Using the records below, write out again exactly the lines that begin at the line containing "camera: 120 degrees right, 5 degrees up" and end at the line containing "(630, 180) = (535, 606): brown", and no other lines.

MATERIAL FOR THE TASK |
'''

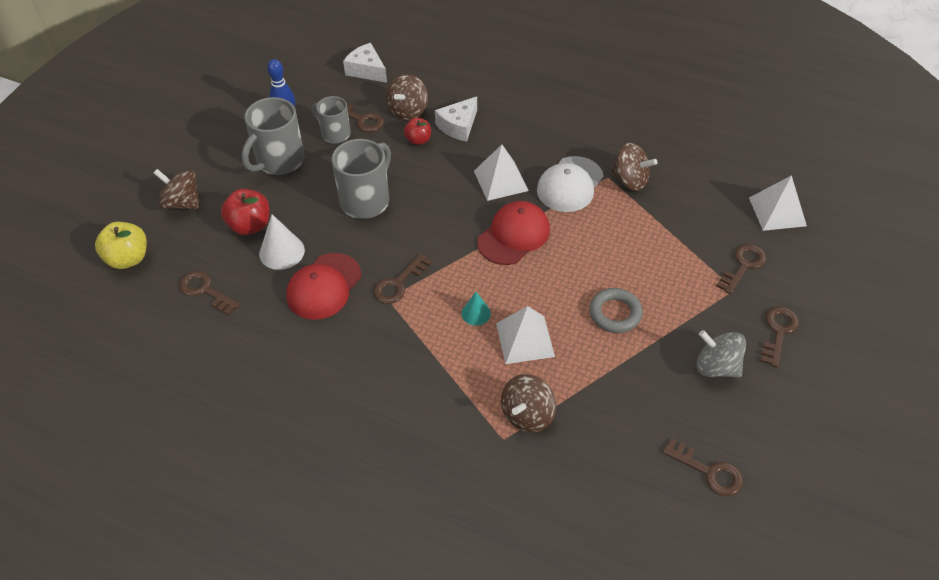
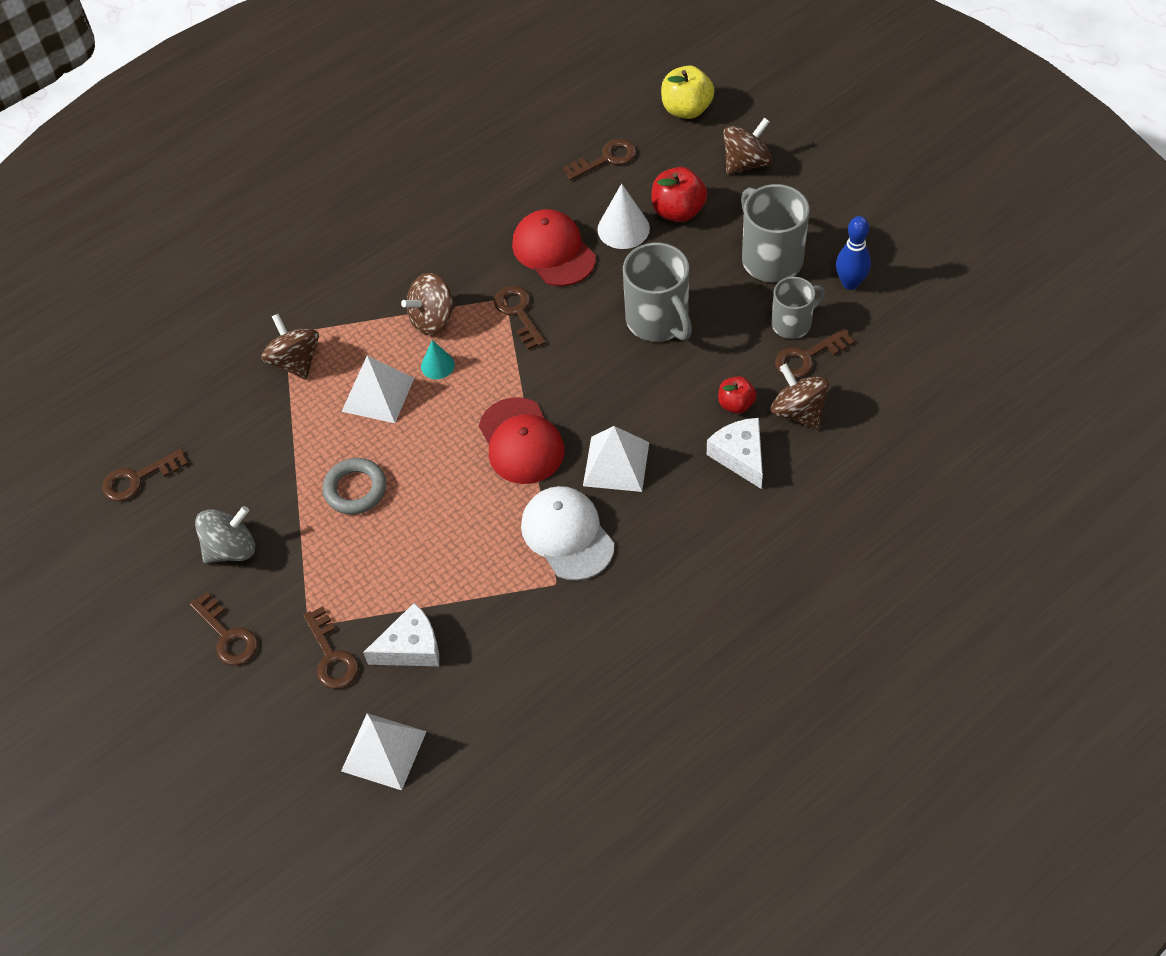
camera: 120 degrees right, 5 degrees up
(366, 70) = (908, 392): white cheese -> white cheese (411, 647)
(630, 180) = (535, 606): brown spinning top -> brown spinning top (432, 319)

'''
'''

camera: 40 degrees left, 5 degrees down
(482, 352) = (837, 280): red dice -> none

'''

PROBLEM SOLUTION |
camera: 120 degrees right, 5 degrees up
(366, 70) = (908, 392): white cheese -> white cheese (411, 647)
(630, 180) = (535, 606): brown spinning top -> brown spinning top (432, 319)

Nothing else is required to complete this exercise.